Exercise aim >> Below are some records. Reproduce them exactly from their first line through the line with "R3: none -> 330k (Y9, Y13)", inclusive.
=== Materials provided ===
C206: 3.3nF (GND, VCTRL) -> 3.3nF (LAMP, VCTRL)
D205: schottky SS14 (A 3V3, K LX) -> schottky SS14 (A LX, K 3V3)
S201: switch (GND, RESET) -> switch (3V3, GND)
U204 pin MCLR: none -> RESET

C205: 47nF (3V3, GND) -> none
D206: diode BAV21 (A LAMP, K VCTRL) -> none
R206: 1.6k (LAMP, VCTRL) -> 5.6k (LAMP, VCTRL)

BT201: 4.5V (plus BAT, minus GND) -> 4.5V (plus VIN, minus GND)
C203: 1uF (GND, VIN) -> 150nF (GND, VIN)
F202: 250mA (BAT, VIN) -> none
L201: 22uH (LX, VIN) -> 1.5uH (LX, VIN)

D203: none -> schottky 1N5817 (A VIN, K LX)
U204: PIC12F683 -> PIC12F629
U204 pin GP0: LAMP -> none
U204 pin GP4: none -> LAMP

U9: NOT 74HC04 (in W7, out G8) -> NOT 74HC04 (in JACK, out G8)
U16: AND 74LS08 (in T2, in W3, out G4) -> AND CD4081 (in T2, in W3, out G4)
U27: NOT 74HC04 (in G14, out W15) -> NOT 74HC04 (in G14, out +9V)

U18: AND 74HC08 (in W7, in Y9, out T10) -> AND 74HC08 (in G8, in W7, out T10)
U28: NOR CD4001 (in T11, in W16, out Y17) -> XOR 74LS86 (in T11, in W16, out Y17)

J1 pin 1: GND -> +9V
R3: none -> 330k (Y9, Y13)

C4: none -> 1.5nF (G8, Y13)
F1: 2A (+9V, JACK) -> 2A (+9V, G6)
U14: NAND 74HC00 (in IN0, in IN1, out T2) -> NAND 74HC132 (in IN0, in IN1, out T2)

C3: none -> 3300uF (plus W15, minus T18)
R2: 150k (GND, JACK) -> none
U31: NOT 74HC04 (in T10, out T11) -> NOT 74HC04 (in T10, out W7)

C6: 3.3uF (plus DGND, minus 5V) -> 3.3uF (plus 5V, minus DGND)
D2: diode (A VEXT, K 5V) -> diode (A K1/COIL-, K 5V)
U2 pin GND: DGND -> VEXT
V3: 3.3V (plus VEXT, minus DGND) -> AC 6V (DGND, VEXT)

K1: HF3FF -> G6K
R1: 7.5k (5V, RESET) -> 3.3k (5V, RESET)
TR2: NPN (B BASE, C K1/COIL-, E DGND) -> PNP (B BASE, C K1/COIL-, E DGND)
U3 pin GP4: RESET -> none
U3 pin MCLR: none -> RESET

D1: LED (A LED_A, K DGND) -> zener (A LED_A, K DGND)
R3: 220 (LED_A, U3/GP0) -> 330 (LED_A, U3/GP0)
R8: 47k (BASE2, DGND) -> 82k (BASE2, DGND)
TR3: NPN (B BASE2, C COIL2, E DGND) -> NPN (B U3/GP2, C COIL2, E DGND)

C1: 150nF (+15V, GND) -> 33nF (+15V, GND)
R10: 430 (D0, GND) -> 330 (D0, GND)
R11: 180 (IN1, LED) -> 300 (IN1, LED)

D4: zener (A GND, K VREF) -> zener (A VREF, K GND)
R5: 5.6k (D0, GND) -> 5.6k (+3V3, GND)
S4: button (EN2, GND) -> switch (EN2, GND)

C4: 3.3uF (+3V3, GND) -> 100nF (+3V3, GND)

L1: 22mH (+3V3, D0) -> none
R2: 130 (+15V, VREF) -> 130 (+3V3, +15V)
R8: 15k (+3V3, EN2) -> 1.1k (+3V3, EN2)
===
Solution to the exercise >>
C206: 3.3nF (GND, VCTRL) -> 3.3nF (LAMP, VCTRL)
D205: schottky SS14 (A 3V3, K LX) -> schottky SS14 (A LX, K 3V3)
S201: switch (GND, RESET) -> switch (3V3, GND)
U204 pin MCLR: none -> RESET

C205: 47nF (3V3, GND) -> none
D206: diode BAV21 (A LAMP, K VCTRL) -> none
R206: 1.6k (LAMP, VCTRL) -> 5.6k (LAMP, VCTRL)

BT201: 4.5V (plus BAT, minus GND) -> 4.5V (plus VIN, minus GND)
C203: 1uF (GND, VIN) -> 150nF (GND, VIN)
F202: 250mA (BAT, VIN) -> none
L201: 22uH (LX, VIN) -> 1.5uH (LX, VIN)

D203: none -> schottky 1N5817 (A VIN, K LX)
U204: PIC12F683 -> PIC12F629
U204 pin GP0: LAMP -> none
U204 pin GP4: none -> LAMP

U9: NOT 74HC04 (in W7, out G8) -> NOT 74HC04 (in JACK, out G8)
U16: AND 74LS08 (in T2, in W3, out G4) -> AND CD4081 (in T2, in W3, out G4)
U27: NOT 74HC04 (in G14, out W15) -> NOT 74HC04 (in G14, out +9V)

U18: AND 74HC08 (in W7, in Y9, out T10) -> AND 74HC08 (in G8, in W7, out T10)
U28: NOR CD4001 (in T11, in W16, out Y17) -> XOR 74LS86 (in T11, in W16, out Y17)

J1 pin 1: GND -> +9V
R3: none -> 330k (Y9, Y13)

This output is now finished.